:: TASK TO COMPLETE ::
Restate the data below word for word, omitting pictures.

:: GIVEN DATA ::
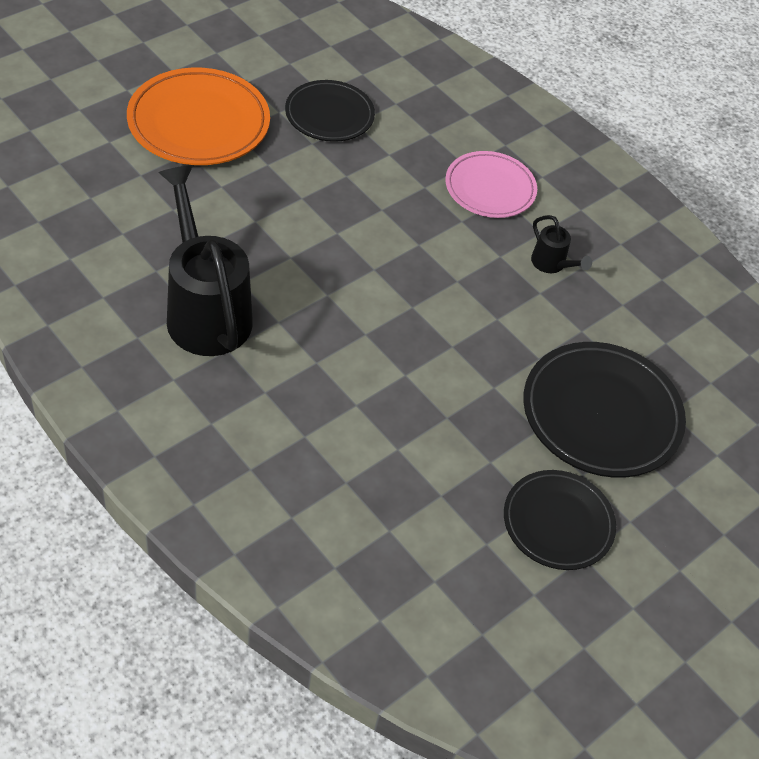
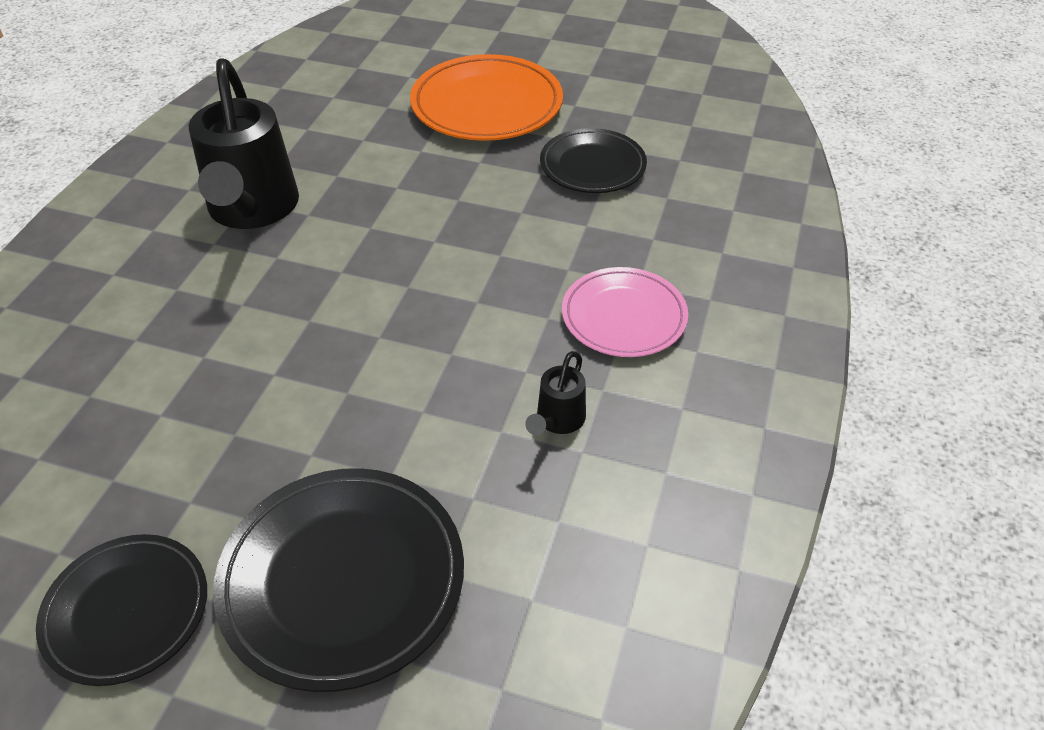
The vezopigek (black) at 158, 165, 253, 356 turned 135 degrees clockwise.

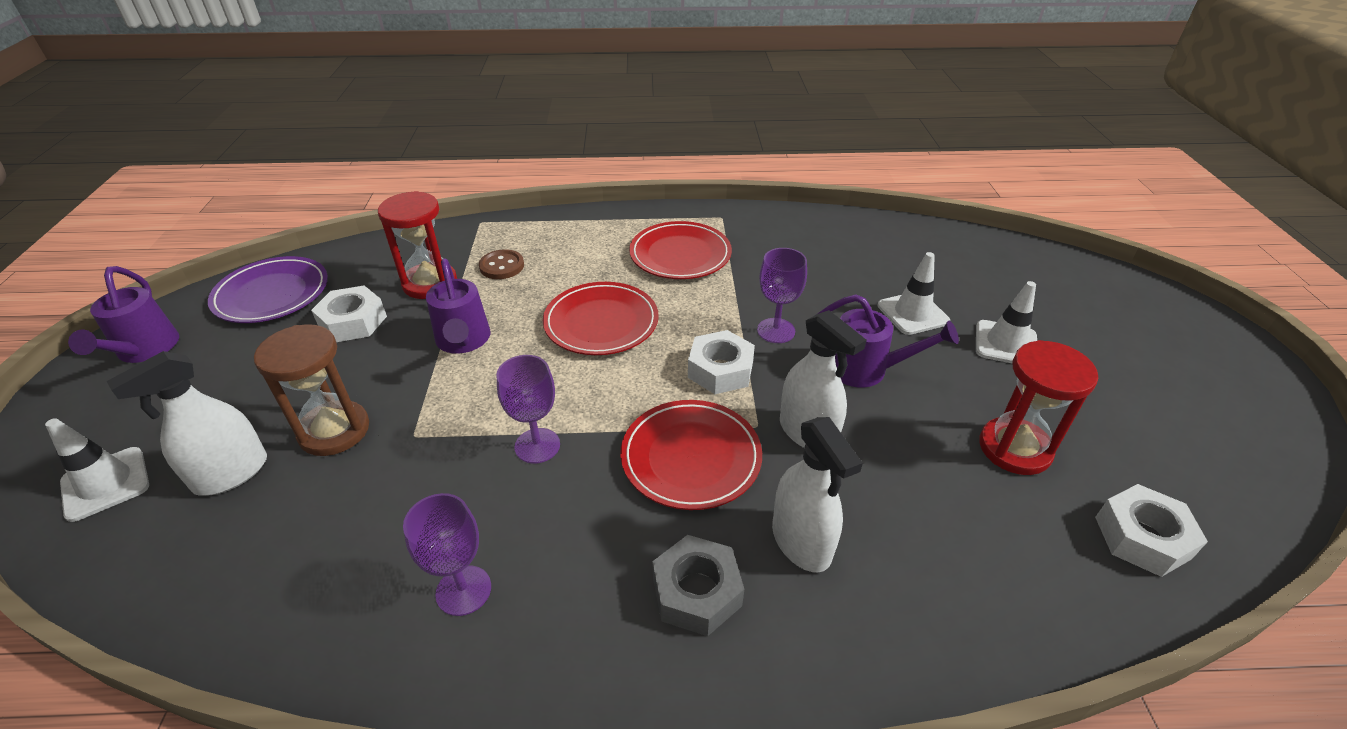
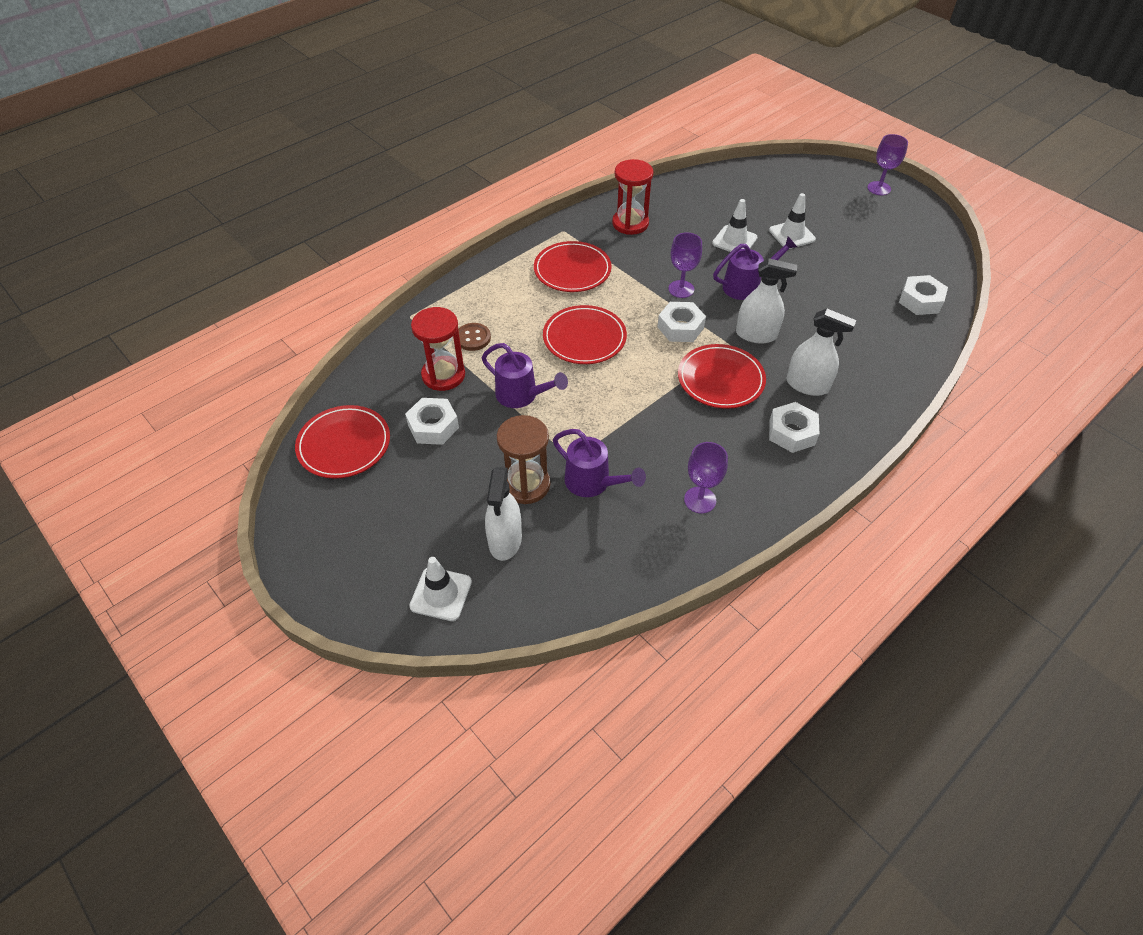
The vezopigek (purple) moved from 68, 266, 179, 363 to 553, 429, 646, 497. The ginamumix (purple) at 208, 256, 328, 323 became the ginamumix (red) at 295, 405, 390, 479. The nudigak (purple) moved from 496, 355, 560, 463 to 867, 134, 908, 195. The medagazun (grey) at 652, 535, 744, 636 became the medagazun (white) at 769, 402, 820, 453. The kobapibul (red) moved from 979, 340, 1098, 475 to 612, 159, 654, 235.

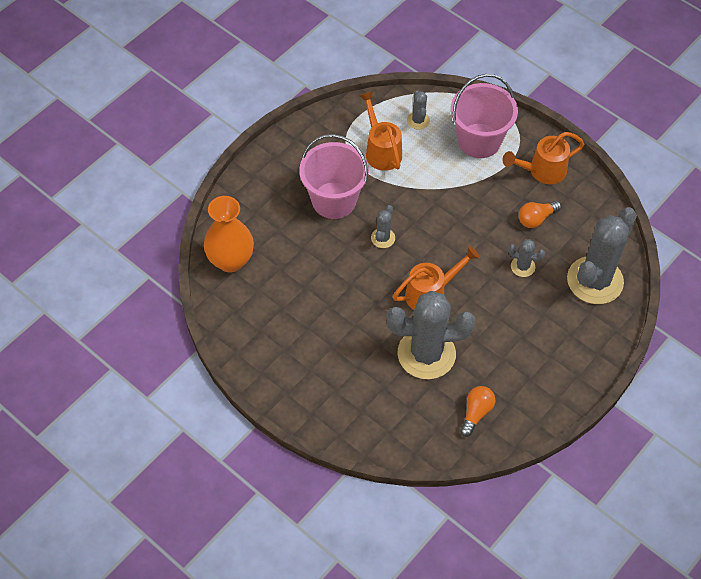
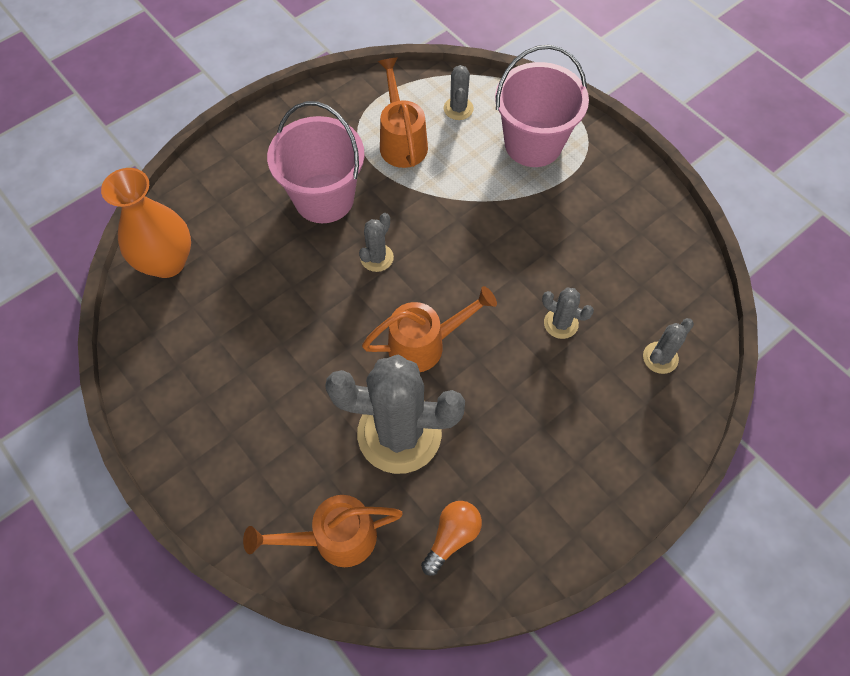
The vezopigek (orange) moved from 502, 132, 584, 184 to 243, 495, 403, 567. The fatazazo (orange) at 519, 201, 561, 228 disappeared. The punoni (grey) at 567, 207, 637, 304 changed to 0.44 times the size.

:: RESPONSE BOX ::
The vezopigek (black) at 158, 165, 253, 356 turned 135 degrees clockwise.

The vezopigek (purple) moved from 68, 266, 179, 363 to 553, 429, 646, 497. The ginamumix (purple) at 208, 256, 328, 323 became the ginamumix (red) at 295, 405, 390, 479. The nudigak (purple) moved from 496, 355, 560, 463 to 867, 134, 908, 195. The medagazun (grey) at 652, 535, 744, 636 became the medagazun (white) at 769, 402, 820, 453. The kobapibul (red) moved from 979, 340, 1098, 475 to 612, 159, 654, 235.

The vezopigek (orange) moved from 502, 132, 584, 184 to 243, 495, 403, 567. The fatazazo (orange) at 519, 201, 561, 228 disappeared. The punoni (grey) at 567, 207, 637, 304 changed to 0.44 times the size.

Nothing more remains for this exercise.